Stored entries:
=== Section Start ===

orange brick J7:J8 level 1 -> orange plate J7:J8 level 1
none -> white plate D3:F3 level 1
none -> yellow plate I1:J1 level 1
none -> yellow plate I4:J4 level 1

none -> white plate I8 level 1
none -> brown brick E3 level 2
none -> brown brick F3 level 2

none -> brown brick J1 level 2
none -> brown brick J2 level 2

=== Section End ===
=== Section Start ===

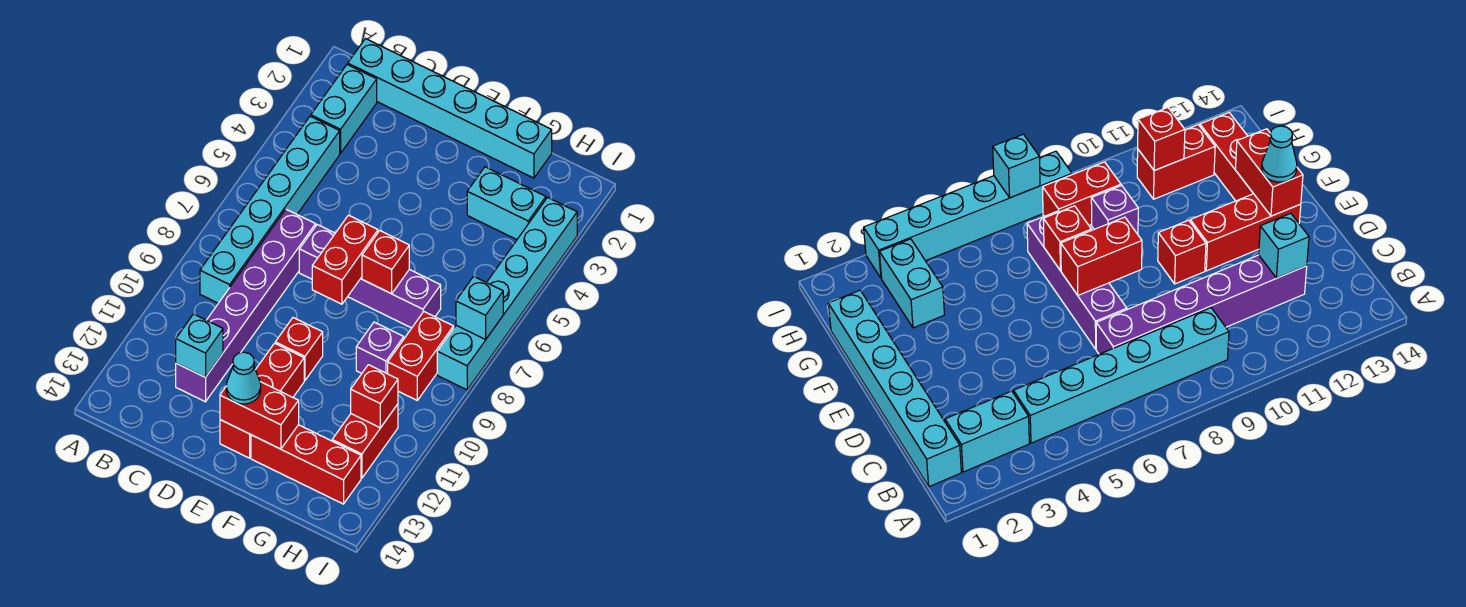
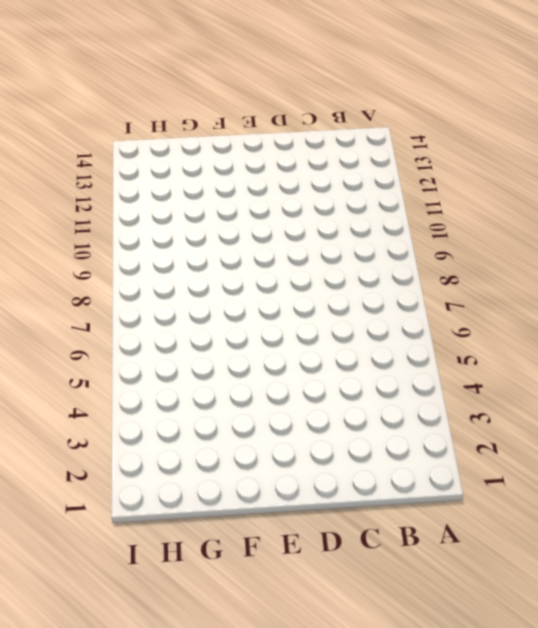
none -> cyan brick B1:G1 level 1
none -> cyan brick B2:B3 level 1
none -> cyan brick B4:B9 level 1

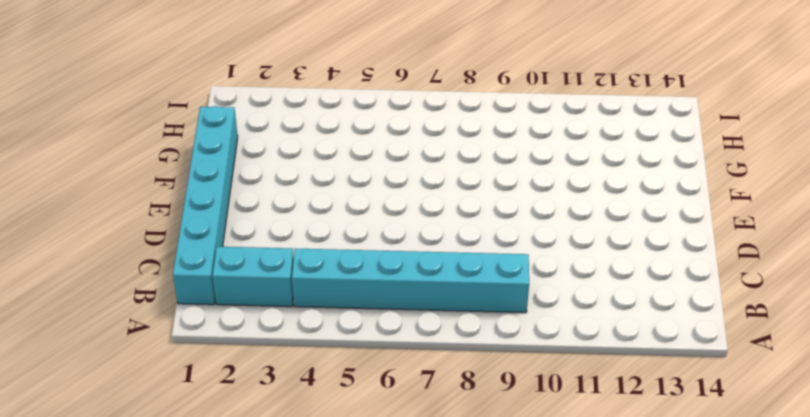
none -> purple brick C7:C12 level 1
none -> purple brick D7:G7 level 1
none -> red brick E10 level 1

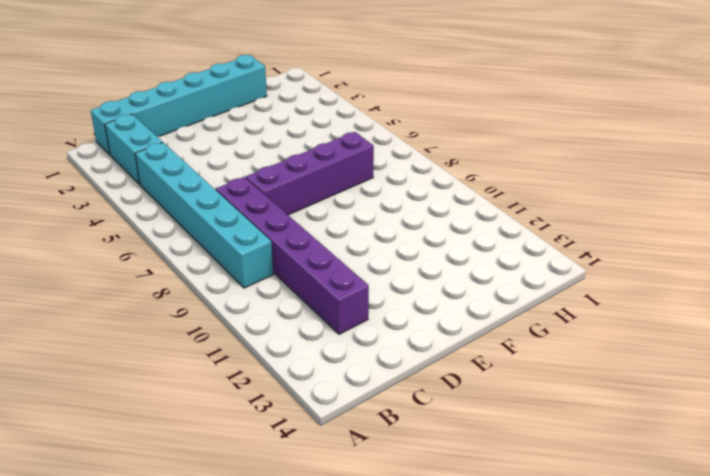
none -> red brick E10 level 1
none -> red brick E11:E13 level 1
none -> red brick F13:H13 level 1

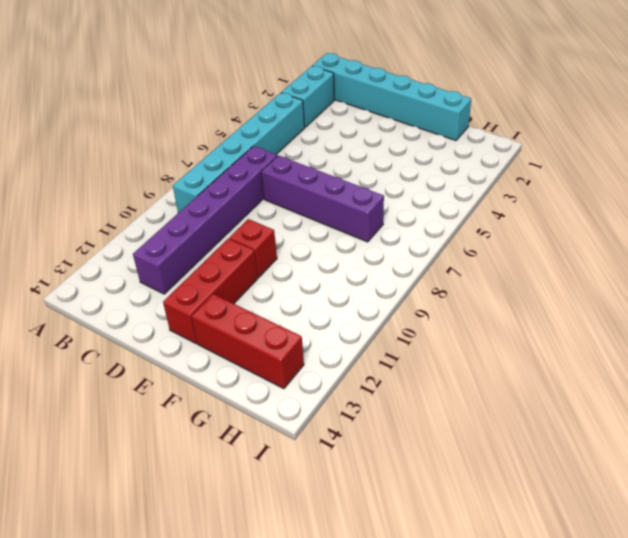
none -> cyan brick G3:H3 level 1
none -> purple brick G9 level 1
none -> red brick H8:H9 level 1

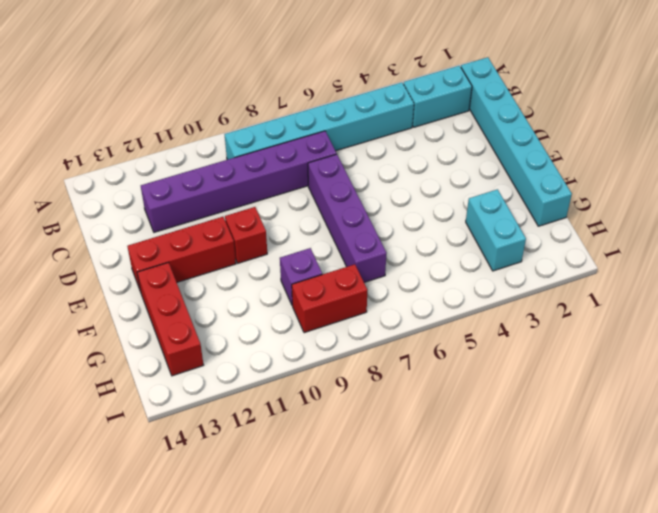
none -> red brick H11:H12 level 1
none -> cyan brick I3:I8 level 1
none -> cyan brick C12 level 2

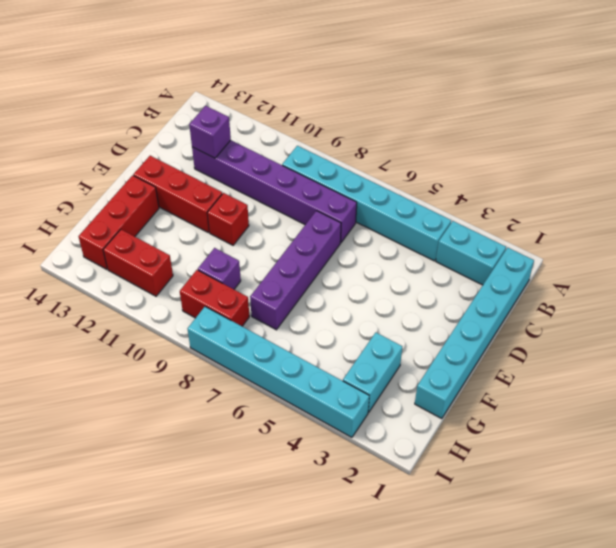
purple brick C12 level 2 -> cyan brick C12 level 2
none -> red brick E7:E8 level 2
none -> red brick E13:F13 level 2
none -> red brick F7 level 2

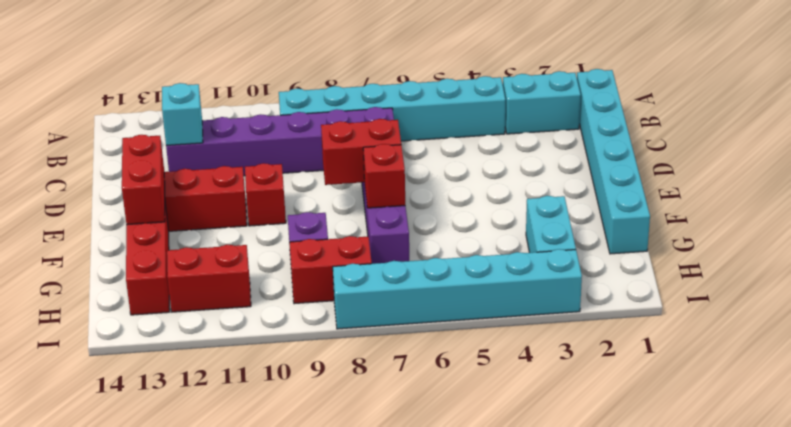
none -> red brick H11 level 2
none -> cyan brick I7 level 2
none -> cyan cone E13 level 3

=== Section End ===
=== Section Start ===

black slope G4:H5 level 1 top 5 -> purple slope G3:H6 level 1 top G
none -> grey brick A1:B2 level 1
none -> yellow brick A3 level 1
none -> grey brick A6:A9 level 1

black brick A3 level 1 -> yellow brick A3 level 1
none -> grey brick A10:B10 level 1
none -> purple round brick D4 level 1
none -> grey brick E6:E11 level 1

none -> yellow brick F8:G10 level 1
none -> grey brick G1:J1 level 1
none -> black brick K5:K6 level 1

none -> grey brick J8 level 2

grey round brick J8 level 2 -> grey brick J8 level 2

=== Section End ===

* WHAT YOU WILL DO *
Every line holding the string "grey" should be copied here, so please find those lines in the data.

* SOLUTION TO THIS EXERCISE *
none -> grey brick A1:B2 level 1
none -> grey brick A6:A9 level 1
none -> grey brick A10:B10 level 1
none -> grey brick E6:E11 level 1
none -> grey brick G1:J1 level 1
none -> grey brick J8 level 2
grey round brick J8 level 2 -> grey brick J8 level 2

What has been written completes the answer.